WORK INSTRUCTIONS
Write out the entries below exactly as they stand. Skip every image.

[Scene image comparisons]
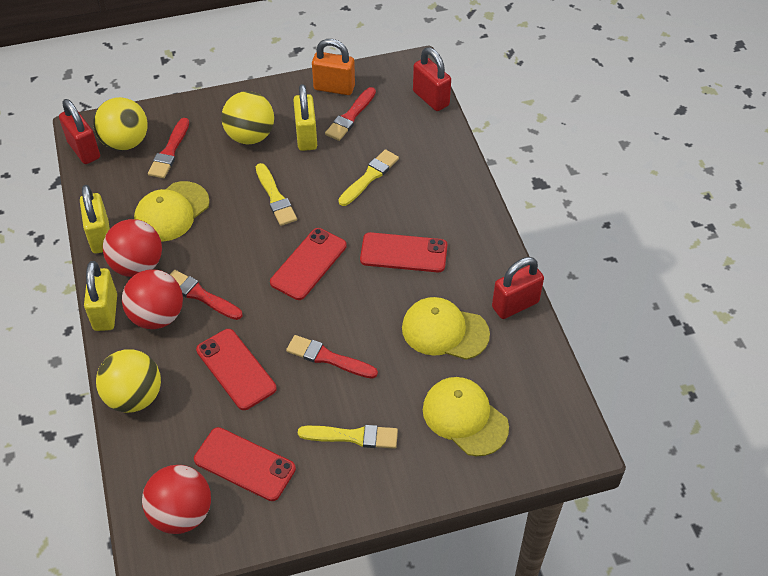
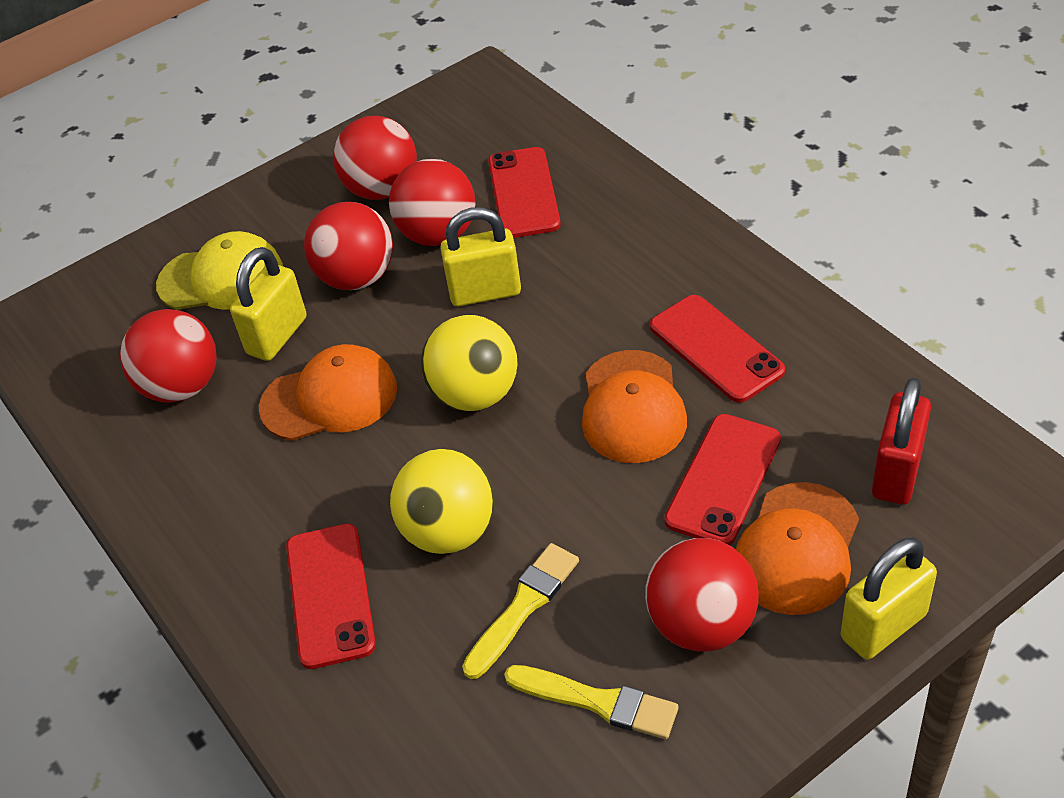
orange cap: 0 -> 3
orange padlock: 1 -> 0
red ball: 3 -> 5
red brush: 4 -> 0
red padlock: 3 -> 1
yellow ball: 3 -> 2
yellow brush: 3 -> 2
yellow cap: 3 -> 1

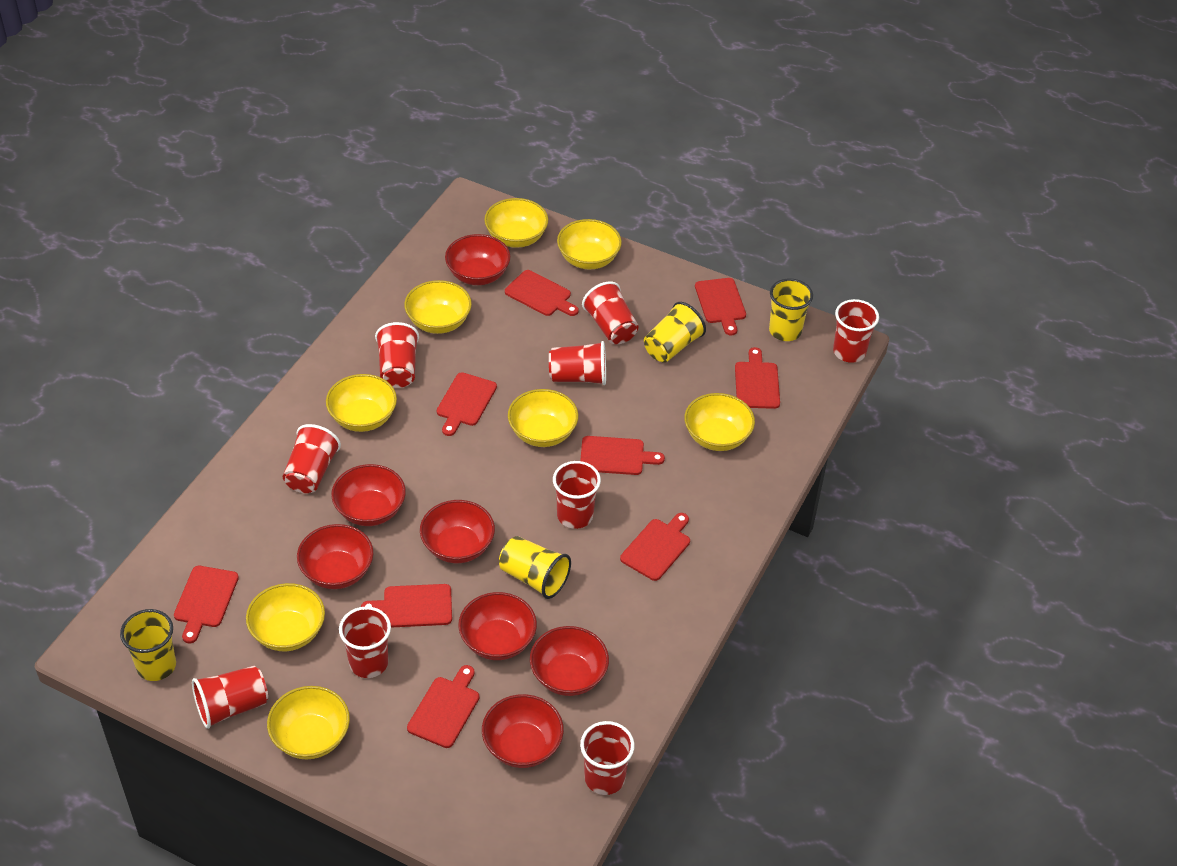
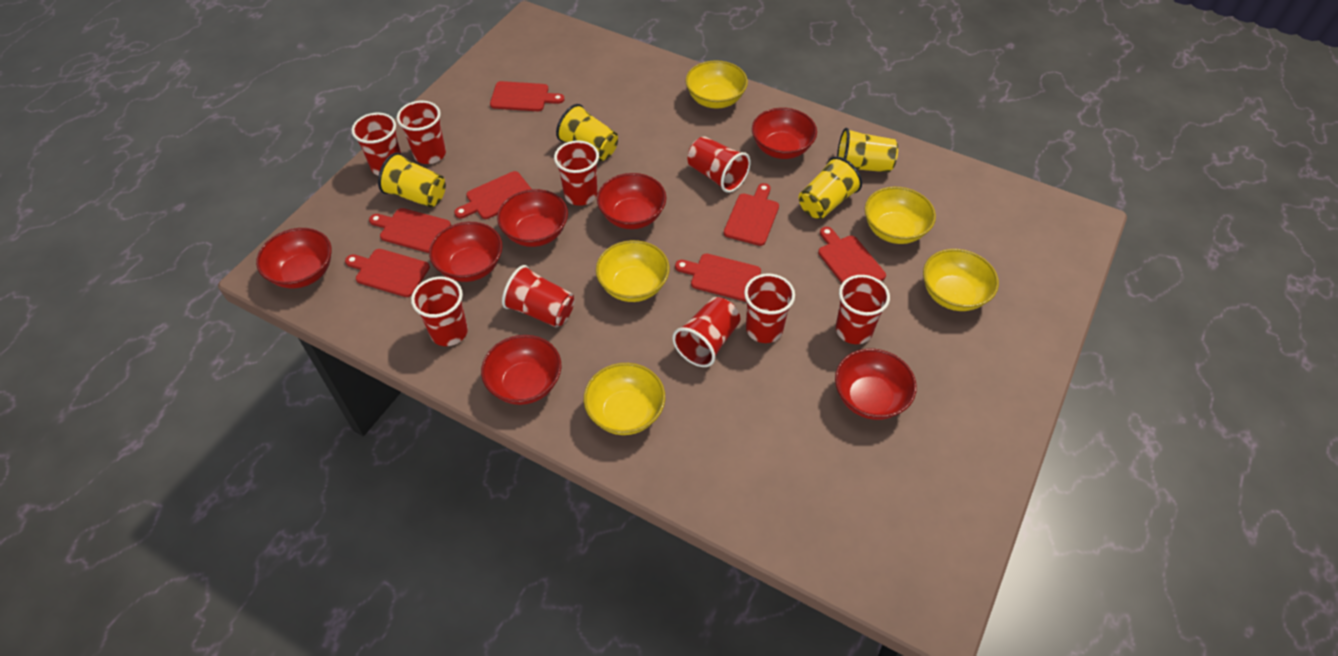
red cutting board: 9 -> 7
yellow bowl: 8 -> 5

COMPLETED EXERCISE
orange cap: 0 -> 3
orange padlock: 1 -> 0
red ball: 3 -> 5
red brush: 4 -> 0
red padlock: 3 -> 1
yellow ball: 3 -> 2
yellow brush: 3 -> 2
yellow cap: 3 -> 1

red cutting board: 9 -> 7
yellow bowl: 8 -> 5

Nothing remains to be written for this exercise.